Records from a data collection
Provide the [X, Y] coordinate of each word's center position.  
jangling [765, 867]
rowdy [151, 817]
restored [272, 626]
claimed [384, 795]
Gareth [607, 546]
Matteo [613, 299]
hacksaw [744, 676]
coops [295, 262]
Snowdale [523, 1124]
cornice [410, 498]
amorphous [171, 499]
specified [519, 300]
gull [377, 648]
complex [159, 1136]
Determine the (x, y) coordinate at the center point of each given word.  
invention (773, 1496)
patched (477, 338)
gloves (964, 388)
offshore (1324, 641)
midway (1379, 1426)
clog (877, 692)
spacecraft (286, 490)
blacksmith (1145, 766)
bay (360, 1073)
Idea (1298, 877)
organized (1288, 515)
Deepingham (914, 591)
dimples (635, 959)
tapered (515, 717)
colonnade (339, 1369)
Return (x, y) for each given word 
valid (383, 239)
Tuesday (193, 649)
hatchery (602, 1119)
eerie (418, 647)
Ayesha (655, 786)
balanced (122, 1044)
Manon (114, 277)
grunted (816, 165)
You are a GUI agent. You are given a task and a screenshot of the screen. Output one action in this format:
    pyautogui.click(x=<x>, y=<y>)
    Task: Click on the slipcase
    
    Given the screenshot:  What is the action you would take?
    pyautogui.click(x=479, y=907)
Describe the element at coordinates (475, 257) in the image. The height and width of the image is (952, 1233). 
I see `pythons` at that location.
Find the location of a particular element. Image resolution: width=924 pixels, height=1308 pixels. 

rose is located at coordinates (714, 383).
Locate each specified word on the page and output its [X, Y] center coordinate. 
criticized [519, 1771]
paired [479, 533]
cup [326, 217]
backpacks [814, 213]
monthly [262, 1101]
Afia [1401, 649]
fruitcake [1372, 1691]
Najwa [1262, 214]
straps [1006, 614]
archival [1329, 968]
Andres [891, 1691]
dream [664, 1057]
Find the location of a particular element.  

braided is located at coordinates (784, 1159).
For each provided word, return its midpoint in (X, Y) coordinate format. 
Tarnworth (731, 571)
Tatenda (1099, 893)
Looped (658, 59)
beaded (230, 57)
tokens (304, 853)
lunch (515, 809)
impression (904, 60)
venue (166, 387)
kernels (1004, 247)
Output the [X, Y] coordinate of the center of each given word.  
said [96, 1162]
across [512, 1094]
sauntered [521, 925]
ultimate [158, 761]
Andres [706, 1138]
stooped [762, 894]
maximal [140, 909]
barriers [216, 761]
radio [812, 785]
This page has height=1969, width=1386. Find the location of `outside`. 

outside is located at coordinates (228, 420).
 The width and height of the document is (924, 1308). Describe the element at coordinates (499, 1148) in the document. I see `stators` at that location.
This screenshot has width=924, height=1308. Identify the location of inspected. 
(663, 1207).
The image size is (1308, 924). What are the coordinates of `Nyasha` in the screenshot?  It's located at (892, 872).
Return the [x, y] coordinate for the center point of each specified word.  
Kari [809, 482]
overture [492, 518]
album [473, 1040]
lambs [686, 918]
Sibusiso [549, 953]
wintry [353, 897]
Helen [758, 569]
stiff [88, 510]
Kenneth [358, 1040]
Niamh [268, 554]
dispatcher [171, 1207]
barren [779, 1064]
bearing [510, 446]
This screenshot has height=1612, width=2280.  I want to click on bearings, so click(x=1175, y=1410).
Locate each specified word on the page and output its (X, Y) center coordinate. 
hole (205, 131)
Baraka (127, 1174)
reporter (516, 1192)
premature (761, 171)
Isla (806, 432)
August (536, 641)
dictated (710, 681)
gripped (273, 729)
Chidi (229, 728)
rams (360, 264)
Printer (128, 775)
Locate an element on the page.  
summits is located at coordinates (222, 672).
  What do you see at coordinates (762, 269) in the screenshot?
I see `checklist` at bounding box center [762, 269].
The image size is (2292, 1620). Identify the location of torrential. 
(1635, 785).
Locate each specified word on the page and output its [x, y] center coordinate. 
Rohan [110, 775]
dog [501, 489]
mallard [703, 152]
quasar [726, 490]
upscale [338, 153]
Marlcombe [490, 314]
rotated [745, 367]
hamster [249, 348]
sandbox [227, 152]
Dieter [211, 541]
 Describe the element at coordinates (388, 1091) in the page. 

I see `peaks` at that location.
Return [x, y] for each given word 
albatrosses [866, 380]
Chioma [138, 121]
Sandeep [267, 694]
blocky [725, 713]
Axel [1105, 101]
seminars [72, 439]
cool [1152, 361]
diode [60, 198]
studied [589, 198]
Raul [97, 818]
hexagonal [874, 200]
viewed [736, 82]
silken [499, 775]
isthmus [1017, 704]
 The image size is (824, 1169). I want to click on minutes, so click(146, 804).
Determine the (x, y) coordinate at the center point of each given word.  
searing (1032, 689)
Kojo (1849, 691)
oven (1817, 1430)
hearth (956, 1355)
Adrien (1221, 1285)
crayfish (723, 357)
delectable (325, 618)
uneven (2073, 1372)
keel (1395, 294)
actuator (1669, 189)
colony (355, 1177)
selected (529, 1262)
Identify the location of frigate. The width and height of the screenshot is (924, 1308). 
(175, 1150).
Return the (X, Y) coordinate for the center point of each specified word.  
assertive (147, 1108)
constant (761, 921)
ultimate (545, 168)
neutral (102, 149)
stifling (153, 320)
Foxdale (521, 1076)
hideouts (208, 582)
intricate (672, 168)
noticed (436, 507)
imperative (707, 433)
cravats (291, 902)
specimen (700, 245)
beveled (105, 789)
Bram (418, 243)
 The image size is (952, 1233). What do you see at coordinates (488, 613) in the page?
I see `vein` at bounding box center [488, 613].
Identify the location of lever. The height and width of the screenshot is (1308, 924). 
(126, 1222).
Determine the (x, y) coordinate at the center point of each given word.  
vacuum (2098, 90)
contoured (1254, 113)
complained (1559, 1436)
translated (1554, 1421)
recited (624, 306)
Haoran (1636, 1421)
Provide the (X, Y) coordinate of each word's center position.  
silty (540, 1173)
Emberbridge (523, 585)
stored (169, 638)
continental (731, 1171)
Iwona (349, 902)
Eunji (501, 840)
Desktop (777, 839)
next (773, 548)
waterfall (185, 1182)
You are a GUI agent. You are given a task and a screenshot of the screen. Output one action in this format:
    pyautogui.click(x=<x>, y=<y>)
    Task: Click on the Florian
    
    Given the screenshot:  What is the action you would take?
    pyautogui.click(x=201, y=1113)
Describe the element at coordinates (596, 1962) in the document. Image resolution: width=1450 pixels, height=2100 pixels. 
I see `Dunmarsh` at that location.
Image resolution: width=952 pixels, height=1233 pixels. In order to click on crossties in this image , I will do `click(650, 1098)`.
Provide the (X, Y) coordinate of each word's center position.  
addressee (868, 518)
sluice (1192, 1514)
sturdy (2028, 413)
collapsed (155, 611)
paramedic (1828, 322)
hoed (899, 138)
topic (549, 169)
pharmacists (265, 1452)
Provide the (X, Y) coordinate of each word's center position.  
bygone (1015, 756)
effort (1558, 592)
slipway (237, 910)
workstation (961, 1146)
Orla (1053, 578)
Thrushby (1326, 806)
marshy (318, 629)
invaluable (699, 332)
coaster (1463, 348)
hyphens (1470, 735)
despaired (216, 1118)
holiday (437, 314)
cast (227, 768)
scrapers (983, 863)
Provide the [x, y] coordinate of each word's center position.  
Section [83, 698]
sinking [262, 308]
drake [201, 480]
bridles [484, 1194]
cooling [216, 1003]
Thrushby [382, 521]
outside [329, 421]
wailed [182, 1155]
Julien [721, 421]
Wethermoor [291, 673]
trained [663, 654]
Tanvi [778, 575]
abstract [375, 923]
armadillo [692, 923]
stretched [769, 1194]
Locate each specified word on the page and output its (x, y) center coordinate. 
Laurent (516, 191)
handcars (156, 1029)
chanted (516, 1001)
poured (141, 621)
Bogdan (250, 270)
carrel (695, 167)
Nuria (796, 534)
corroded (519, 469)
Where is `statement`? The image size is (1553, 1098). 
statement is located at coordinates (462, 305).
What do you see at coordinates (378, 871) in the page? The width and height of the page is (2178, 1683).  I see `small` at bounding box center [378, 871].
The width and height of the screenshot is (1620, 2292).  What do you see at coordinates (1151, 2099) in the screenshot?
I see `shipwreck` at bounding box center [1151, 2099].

*WORK TO COMPLETE*.
Rewrite the part of the records that opens with the line containing "across [512, 1094]" and closes with the line containing "radio [812, 785]", both lines included. Multiply every coordinate in the answers by 2 and round to whole numbers, with halves going up.

*SOLVED PROBLEM*.
across [1024, 2188]
sauntered [1042, 1850]
ultimate [316, 1522]
Andres [1412, 2276]
stooped [1524, 1788]
maximal [280, 1818]
barriers [432, 1522]
radio [1624, 1570]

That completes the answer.